### [TASK STATEMENT]
In your copy, leave out all pictures and reproduce every entry exactly.

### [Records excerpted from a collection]
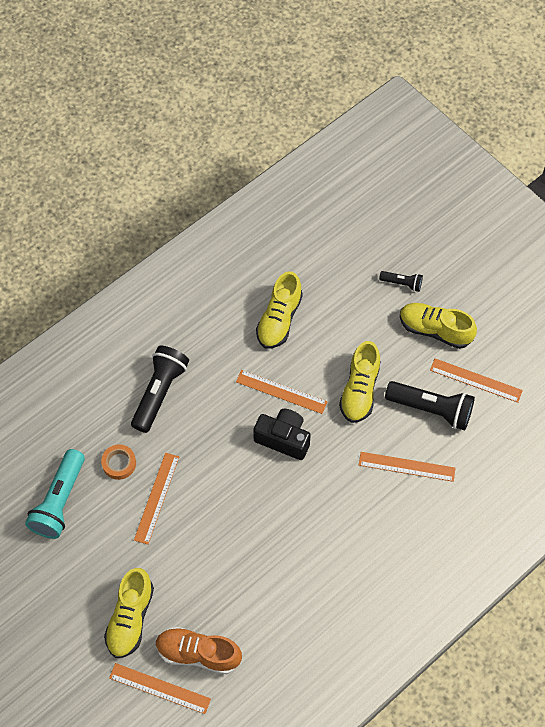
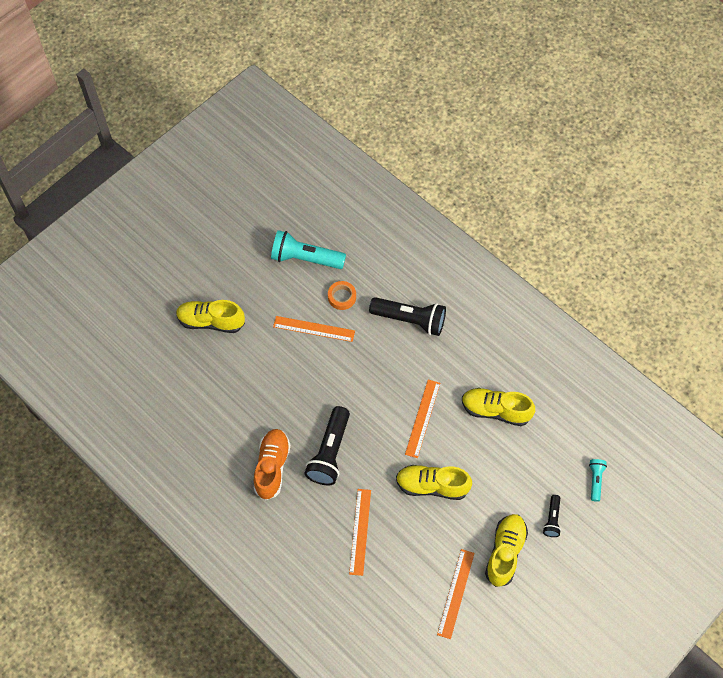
camera: 85 degrees right, 0 degrees up
(159, 688) = (155, 349): orange ruler -> none
(198, 653) = (184, 374): orange shoe -> orange shoe (272, 467)
(283, 438) = (377, 423): black camera -> none
(363, 240) = (595, 480): none -> turquoise flashlight
(431, 409) = (420, 552): black flashlight -> black flashlight (330, 452)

### [WRITTEN ANSWER]
camera: 85 degrees right, 0 degrees up
(159, 688) = (155, 349): orange ruler -> none
(198, 653) = (184, 374): orange shoe -> orange shoe (272, 467)
(283, 438) = (377, 423): black camera -> none
(363, 240) = (595, 480): none -> turquoise flashlight
(431, 409) = (420, 552): black flashlight -> black flashlight (330, 452)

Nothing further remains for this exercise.